[Available data Boundary: Start]
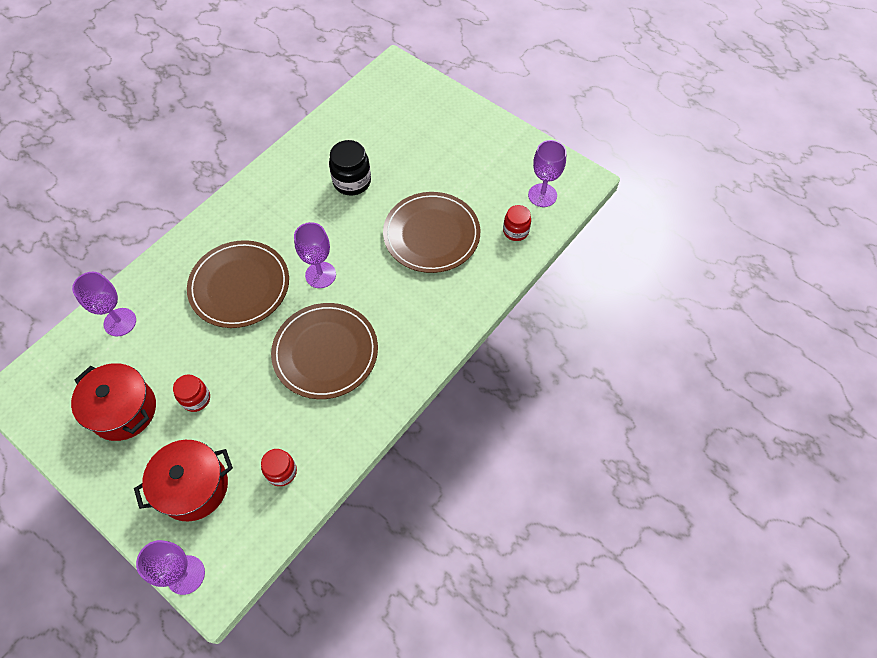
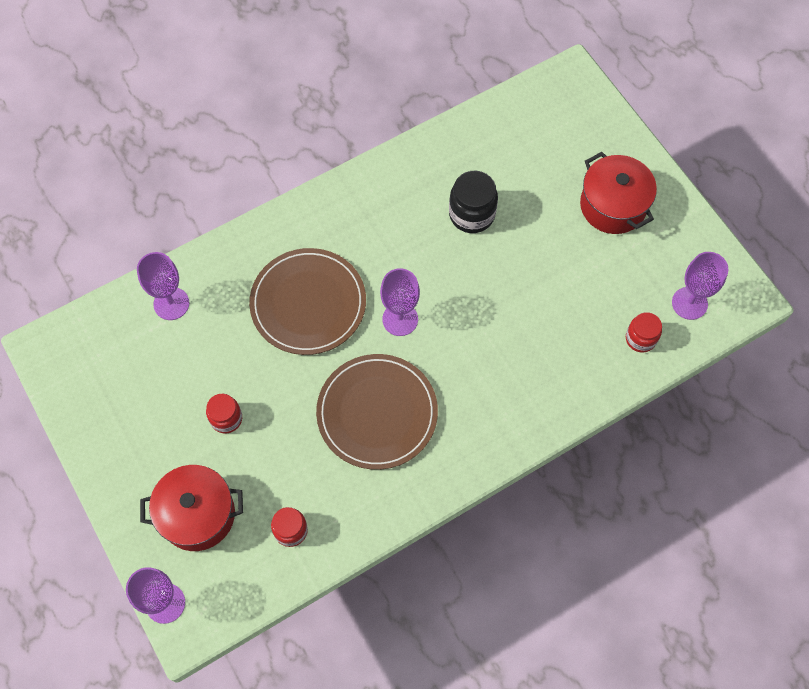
camera: 20 degrees right, 5 degrees up
(124, 410) = (150, 405): red pot -> red pot (613, 205)
(431, 234) = (541, 311): brown plate -> none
[Available data Boundary: End]
* What to do *
Copy the lines above exactly. Do not include pictures.

* Solution to this exercise *
camera: 20 degrees right, 5 degrees up
(124, 410) = (150, 405): red pot -> red pot (613, 205)
(431, 234) = (541, 311): brown plate -> none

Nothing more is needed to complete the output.